| Your instructions |
Please pick out every line in the records below that contains the string "kern" and copy each such line in full.

_ _ _

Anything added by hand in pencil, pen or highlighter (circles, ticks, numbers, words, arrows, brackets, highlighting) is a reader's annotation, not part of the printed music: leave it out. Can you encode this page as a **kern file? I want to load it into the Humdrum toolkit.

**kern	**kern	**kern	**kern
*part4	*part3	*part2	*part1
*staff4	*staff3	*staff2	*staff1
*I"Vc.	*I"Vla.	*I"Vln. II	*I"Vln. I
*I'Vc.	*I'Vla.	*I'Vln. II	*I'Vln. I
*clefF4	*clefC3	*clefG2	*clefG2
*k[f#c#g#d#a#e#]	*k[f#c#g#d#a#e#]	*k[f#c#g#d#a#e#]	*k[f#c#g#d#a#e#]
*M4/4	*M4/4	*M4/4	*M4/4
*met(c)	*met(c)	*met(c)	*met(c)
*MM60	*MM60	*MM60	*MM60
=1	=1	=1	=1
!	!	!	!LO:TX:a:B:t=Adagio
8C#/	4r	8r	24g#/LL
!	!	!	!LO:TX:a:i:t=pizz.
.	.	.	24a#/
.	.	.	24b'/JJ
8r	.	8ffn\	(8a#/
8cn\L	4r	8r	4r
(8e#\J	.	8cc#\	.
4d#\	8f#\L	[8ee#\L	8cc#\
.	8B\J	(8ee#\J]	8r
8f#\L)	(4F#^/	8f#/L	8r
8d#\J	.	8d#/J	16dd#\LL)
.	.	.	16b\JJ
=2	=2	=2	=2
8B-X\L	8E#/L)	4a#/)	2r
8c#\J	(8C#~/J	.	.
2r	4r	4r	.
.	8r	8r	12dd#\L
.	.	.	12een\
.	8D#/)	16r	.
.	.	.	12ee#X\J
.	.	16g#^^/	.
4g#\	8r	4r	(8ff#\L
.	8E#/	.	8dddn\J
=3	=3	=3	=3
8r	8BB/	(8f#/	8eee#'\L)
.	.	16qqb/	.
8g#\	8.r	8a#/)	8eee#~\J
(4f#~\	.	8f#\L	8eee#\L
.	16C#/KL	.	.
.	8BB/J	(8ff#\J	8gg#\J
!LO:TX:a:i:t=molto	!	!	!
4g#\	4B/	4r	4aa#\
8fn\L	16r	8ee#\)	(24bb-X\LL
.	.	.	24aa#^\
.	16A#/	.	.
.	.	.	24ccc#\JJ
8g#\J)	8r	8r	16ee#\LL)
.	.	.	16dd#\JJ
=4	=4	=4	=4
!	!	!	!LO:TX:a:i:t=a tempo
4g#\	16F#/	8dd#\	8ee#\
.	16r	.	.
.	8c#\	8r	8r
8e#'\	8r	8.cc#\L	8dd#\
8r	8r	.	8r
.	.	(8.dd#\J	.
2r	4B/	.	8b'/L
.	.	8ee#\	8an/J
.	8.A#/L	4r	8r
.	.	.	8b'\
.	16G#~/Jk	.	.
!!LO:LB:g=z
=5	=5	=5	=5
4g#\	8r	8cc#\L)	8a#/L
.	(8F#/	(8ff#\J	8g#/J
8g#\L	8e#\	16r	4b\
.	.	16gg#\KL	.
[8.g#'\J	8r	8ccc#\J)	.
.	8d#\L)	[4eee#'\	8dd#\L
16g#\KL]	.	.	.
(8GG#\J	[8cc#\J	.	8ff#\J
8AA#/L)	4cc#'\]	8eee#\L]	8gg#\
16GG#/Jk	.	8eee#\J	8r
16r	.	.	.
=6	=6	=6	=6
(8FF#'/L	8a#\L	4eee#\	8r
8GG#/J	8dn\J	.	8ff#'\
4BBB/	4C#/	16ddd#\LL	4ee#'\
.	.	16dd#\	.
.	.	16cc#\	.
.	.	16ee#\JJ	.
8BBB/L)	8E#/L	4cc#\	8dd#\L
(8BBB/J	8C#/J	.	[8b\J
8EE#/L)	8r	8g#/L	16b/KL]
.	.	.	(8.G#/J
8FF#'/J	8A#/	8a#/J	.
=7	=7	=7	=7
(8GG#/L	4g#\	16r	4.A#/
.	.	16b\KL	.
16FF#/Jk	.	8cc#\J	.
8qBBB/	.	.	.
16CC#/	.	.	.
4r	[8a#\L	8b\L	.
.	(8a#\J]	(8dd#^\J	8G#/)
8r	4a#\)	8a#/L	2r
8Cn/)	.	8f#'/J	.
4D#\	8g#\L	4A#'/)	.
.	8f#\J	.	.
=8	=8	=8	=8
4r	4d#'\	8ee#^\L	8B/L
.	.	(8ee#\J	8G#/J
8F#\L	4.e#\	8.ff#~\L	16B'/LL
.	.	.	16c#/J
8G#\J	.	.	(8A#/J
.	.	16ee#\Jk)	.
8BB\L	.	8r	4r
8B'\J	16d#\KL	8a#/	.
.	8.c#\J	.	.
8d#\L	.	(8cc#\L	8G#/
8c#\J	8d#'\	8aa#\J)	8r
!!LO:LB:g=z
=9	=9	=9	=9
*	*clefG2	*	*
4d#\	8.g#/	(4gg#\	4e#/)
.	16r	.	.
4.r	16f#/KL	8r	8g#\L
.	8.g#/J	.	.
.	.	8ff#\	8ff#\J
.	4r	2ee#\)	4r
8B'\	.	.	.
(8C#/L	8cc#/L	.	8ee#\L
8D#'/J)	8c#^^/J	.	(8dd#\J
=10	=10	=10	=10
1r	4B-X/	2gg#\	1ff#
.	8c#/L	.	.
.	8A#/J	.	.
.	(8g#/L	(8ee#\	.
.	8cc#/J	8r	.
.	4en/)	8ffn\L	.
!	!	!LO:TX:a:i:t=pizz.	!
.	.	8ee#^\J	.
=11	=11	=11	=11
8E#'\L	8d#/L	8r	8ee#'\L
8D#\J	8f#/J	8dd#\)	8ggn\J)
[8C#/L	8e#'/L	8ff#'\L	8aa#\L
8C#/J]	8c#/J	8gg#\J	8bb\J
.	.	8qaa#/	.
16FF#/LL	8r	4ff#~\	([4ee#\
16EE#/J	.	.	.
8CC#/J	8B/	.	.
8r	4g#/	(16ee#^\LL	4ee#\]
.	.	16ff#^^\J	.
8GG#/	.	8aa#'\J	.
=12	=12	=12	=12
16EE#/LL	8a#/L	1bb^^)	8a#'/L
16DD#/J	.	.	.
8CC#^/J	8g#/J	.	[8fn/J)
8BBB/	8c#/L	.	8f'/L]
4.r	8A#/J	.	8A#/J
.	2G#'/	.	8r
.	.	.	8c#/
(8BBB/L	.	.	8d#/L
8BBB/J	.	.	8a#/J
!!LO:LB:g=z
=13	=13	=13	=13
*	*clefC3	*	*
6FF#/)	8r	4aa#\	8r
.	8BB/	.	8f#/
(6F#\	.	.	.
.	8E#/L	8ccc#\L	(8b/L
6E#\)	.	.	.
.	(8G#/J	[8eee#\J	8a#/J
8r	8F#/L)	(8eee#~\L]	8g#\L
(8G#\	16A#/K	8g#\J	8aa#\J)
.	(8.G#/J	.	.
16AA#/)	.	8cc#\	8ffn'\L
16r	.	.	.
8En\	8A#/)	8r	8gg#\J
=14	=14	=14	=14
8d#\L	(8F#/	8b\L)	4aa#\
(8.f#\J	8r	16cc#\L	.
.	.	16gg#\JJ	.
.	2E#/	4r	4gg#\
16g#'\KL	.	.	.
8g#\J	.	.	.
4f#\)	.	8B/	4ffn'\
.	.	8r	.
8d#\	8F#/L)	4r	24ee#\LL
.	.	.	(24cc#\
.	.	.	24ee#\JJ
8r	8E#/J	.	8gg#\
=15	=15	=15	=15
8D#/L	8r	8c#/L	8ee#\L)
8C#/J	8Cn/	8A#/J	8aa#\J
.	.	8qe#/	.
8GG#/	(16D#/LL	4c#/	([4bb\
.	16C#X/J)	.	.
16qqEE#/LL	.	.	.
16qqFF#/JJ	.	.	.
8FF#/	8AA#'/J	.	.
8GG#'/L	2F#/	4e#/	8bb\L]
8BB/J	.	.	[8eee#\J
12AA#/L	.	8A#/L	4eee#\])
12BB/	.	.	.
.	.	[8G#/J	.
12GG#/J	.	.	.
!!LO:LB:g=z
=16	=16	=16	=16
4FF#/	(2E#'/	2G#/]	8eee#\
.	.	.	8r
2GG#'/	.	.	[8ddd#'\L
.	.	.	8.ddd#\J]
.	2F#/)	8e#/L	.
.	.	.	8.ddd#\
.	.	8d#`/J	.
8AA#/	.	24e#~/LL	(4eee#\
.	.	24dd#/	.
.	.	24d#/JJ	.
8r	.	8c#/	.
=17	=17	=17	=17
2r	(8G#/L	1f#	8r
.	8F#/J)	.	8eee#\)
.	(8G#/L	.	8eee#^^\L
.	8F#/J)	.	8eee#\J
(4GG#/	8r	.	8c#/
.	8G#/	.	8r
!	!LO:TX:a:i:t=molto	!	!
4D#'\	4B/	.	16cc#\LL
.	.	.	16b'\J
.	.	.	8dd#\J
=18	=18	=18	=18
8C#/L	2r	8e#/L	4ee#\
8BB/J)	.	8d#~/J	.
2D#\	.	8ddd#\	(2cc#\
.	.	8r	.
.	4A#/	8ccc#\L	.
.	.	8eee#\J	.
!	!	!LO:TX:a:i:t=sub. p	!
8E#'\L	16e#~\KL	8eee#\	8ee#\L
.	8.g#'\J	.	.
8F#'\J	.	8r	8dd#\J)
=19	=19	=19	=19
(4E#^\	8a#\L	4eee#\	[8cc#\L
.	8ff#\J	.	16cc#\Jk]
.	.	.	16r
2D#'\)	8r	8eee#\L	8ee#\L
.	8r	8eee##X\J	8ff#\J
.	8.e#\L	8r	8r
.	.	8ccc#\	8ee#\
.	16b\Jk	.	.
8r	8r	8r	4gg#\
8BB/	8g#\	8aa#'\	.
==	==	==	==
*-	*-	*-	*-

_ _ _

| The answer |
Anything added by hand in pencil, pen or highlighter (circles, ticks, numbers, words, arrows, brackets, highlighting) is a reader's annotation, not part of the printed music: leave it out. Can you encode this page as a **kern file? I want to load it into the Humdrum toolkit.
**kern	**kern	**kern	**kern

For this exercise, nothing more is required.